# start of Data

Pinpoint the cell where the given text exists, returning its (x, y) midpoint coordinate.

# end of Data
# start of Data

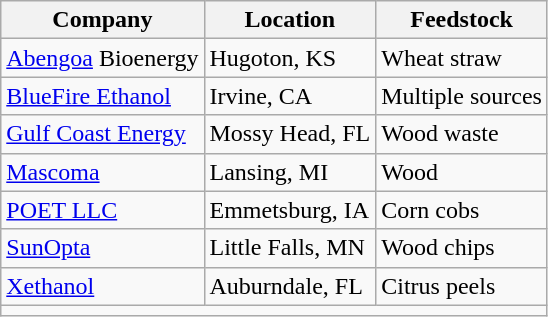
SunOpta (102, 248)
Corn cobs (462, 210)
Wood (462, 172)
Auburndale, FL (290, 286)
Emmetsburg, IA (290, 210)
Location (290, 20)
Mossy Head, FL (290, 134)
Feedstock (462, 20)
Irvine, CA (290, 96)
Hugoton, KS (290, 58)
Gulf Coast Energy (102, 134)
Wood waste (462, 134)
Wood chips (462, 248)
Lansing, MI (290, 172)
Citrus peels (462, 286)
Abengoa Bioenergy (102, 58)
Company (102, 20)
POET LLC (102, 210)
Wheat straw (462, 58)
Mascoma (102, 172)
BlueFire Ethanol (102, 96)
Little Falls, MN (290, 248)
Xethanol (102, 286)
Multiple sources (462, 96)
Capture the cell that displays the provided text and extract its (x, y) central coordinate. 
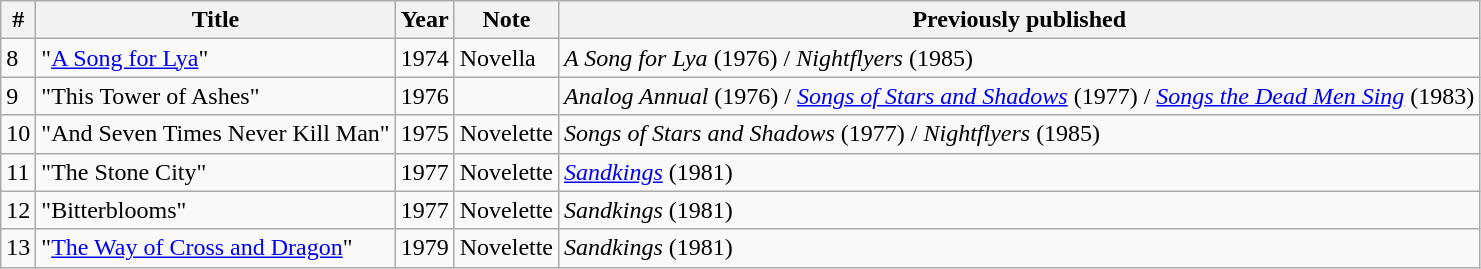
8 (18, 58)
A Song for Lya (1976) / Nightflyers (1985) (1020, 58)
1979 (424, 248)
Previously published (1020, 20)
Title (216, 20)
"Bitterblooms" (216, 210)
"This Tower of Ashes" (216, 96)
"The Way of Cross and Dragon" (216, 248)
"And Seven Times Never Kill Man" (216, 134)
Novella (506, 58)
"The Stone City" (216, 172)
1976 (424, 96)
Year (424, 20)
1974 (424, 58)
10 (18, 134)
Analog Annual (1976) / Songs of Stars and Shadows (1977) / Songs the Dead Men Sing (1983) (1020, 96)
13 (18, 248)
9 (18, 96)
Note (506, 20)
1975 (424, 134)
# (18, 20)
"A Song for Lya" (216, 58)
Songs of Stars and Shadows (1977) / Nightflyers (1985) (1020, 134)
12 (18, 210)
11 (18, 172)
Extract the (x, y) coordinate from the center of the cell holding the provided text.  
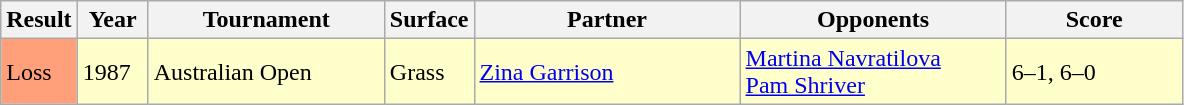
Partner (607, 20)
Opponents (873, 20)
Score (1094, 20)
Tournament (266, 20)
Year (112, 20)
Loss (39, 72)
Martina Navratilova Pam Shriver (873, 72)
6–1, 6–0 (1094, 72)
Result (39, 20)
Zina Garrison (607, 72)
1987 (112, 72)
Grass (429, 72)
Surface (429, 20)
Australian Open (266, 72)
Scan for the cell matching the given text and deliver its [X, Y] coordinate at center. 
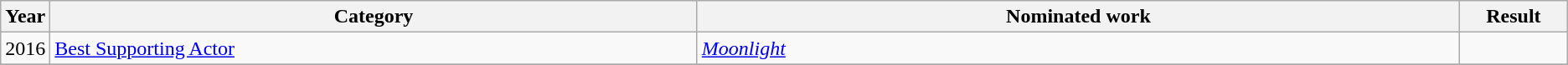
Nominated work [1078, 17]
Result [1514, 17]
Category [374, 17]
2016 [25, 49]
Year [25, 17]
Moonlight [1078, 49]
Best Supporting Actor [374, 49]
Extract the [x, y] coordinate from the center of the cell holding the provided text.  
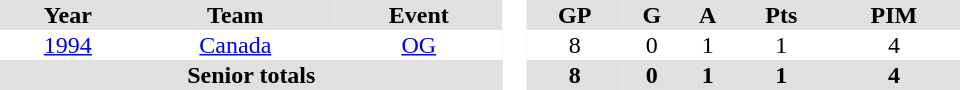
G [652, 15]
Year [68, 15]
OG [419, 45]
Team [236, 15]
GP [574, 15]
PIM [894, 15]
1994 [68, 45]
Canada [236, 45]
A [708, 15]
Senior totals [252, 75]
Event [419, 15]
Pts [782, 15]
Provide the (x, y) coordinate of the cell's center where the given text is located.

# end of Data

Set problem - Update the records between the lines holding "G [652, 15]" and "Provide the (x, y)", inclusive, replacing "Senior totals" with "Career totals" and leaving everything else unchanged. Give only those lines.

Response to the task -
G [652, 15]
Year [68, 15]
OG [419, 45]
Team [236, 15]
GP [574, 15]
PIM [894, 15]
1994 [68, 45]
Canada [236, 45]
A [708, 15]
Career totals [252, 75]
Event [419, 15]
Pts [782, 15]
Provide the (x, y) coordinate of the cell's center where the given text is located.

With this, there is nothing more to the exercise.